_Your instructions_.
Write out each record below exactly as it appears, with no pictures.

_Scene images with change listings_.
******************************

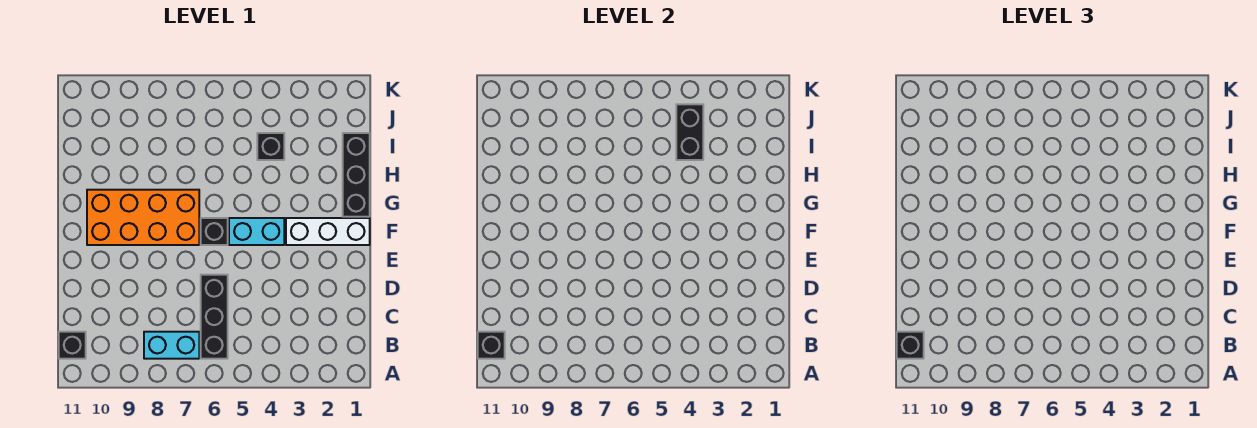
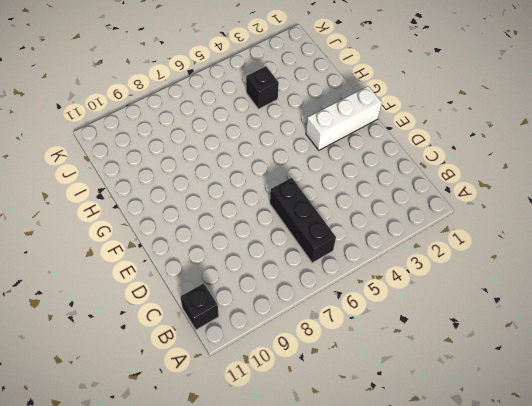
none -> cyan 1x2 brick [144,332,199,359]
none -> cyan 1x2 brick [229,218,284,245]
none -> black 1x1 brick [201,218,228,245]

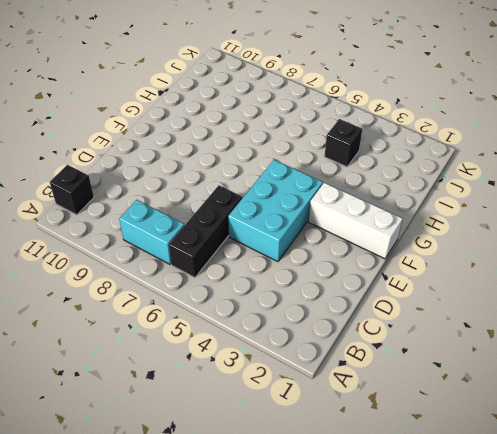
cyan 2x3 brick [228,160,323,262] -> cyan 1x2 brick [229,218,284,245]
none -> black 1x1 brick [201,218,228,245]
none -> orange 2x4 brick [87,190,199,245]
none -> black 1x3 brick [343,133,370,217]

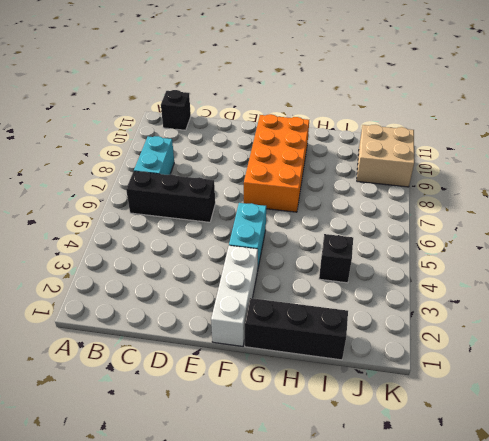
tan 2x2 brick [357,125,414,187] -> none
none -> black 1x1 brick [201,218,228,245]
none -> black 1x1 brick [478,332,505,359]
none -> black 1x2 brick [676,104,703,160]

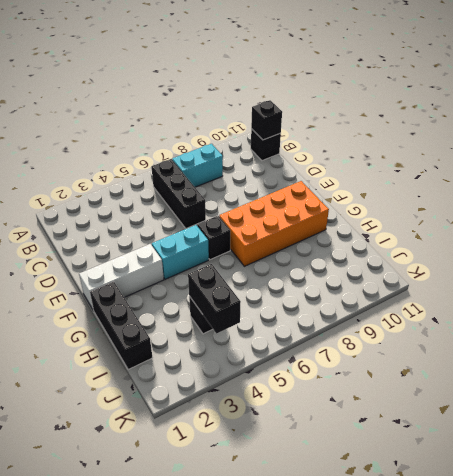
none -> black 1x1 brick [897,332,924,359]

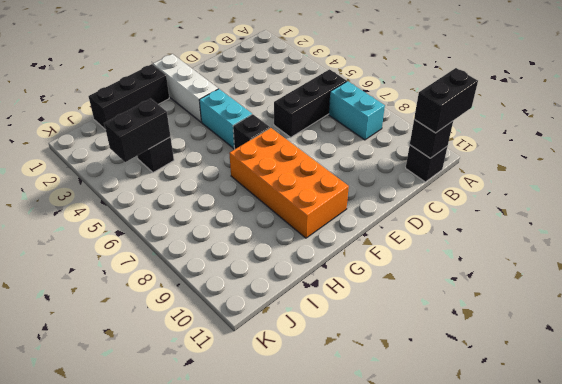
black 1x2 brick [414,68,478,133] -> black 1x1 brick [897,332,924,359]

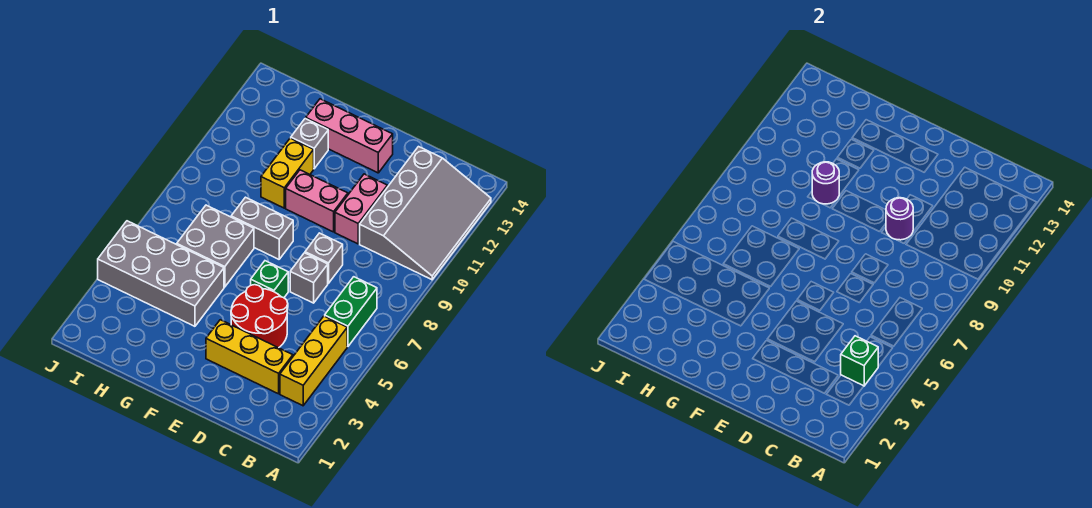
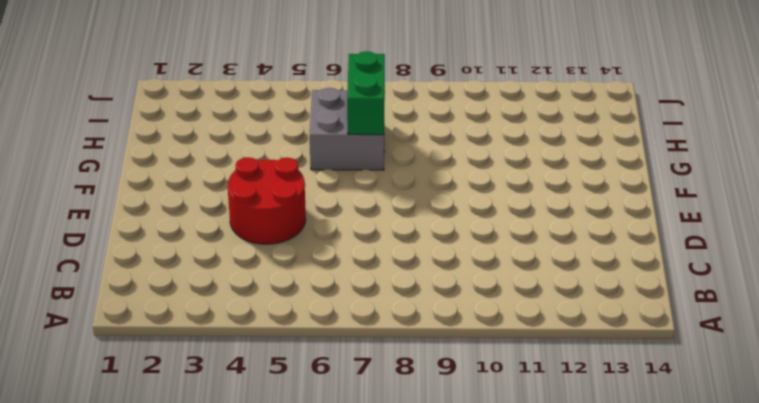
green 1x2 brick [347,51,385,135] -> green 1x2 brick turned to [325,277,377,347]
none -> grey 3x4 slope [360,147,491,280]
none -> yellow 1x3 brick [280,316,347,406]
none -> yellow 1x3 brick [206,320,293,394]

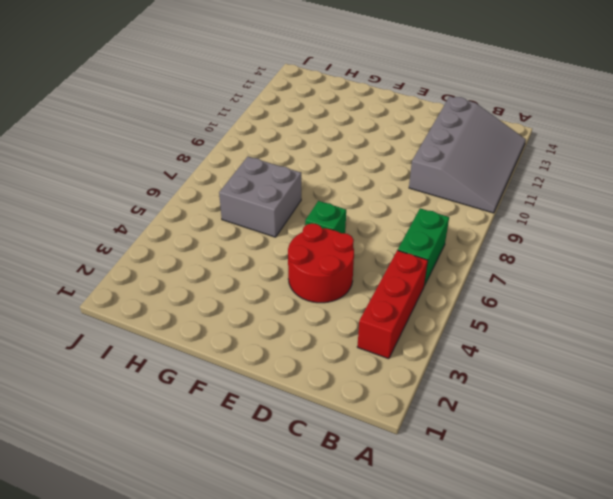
red 1x3 brick [357,250,428,359] -> yellow 1x3 brick [280,316,347,406]
none -> yellow 1x3 brick [206,320,293,394]
none -> grey 1x1 brick [290,253,328,303]
none -> grey 1x1 brick [305,233,343,283]

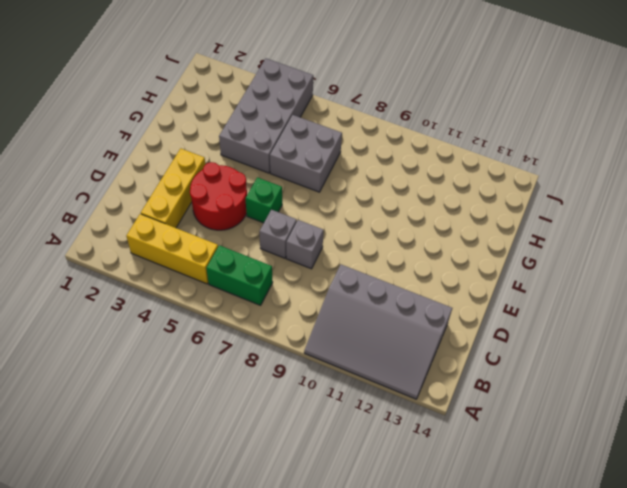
none -> pink 1x2 brick [335,174,387,244]
none -> pink 1x2 brick [286,170,348,232]
none -> pink 1x3 brick [306,99,393,173]

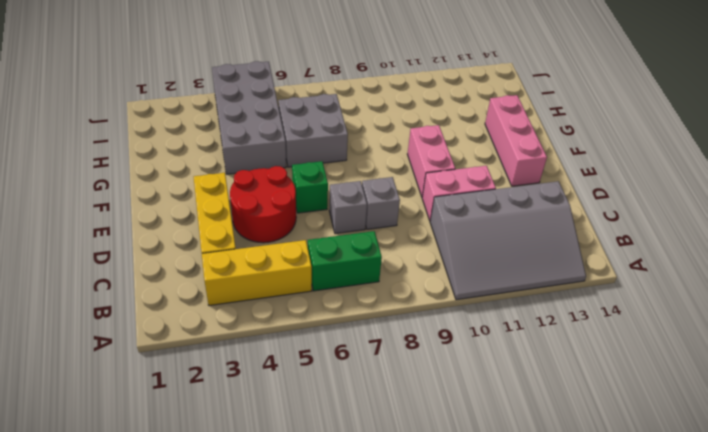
none -> grey 1x2 brick [231,197,293,259]
none -> yellow 1x2 brick [261,138,314,208]
none -> grey 1x1 brick [291,118,328,169]

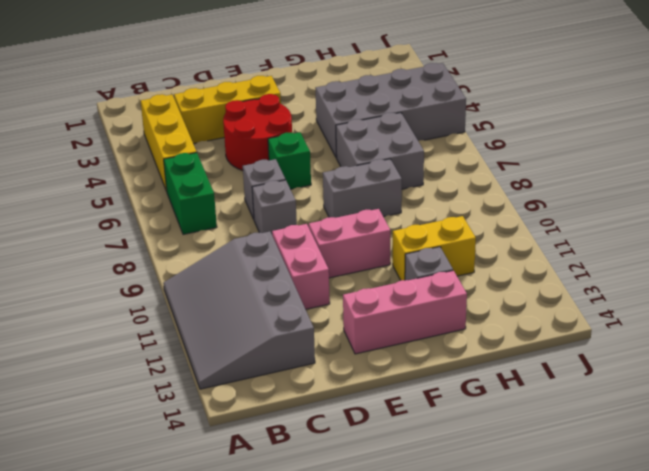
yellow 1x2 brick [392,216,476,280] -> yellow 1x2 brick turned to [261,138,314,208]
none -> green 1x1 brick [841,336,878,386]
none -> purple 1x1 round brick [886,198,913,240]
none -> purple 1x1 round brick [812,162,839,204]

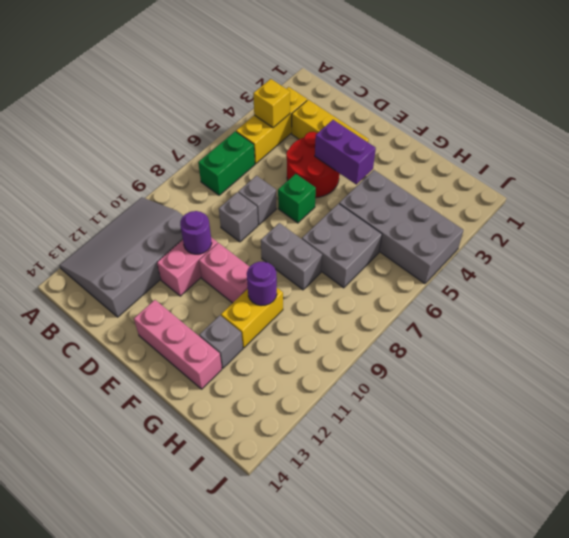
yellow 1x1 brick [253,79,290,128] -> green 1x1 brick [841,336,878,386]
purple 1x2 brick [315,120,376,184] -> none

******************************

_Written solution_.
none -> cyan 1x2 brick [144,332,199,359]
none -> cyan 1x2 brick [229,218,284,245]
none -> black 1x1 brick [201,218,228,245]

cyan 2x3 brick [228,160,323,262] -> cyan 1x2 brick [229,218,284,245]
none -> black 1x1 brick [201,218,228,245]
none -> orange 2x4 brick [87,190,199,245]
none -> black 1x3 brick [343,133,370,217]

tan 2x2 brick [357,125,414,187] -> none
none -> black 1x1 brick [201,218,228,245]
none -> black 1x1 brick [478,332,505,359]
none -> black 1x2 brick [676,104,703,160]

none -> black 1x1 brick [897,332,924,359]

black 1x2 brick [414,68,478,133] -> black 1x1 brick [897,332,924,359]

green 1x2 brick [347,51,385,135] -> green 1x2 brick turned to [325,277,377,347]
none -> grey 3x4 slope [360,147,491,280]
none -> yellow 1x3 brick [280,316,347,406]
none -> yellow 1x3 brick [206,320,293,394]

red 1x3 brick [357,250,428,359] -> yellow 1x3 brick [280,316,347,406]
none -> yellow 1x3 brick [206,320,293,394]
none -> grey 1x1 brick [290,253,328,303]
none -> grey 1x1 brick [305,233,343,283]

none -> pink 1x2 brick [335,174,387,244]
none -> pink 1x2 brick [286,170,348,232]
none -> pink 1x3 brick [306,99,393,173]

none -> grey 1x2 brick [231,197,293,259]
none -> yellow 1x2 brick [261,138,314,208]
none -> grey 1x1 brick [291,118,328,169]

yellow 1x2 brick [392,216,476,280] -> yellow 1x2 brick turned to [261,138,314,208]
none -> green 1x1 brick [841,336,878,386]
none -> purple 1x1 round brick [886,198,913,240]
none -> purple 1x1 round brick [812,162,839,204]

yellow 1x1 brick [253,79,290,128] -> green 1x1 brick [841,336,878,386]
purple 1x2 brick [315,120,376,184] -> none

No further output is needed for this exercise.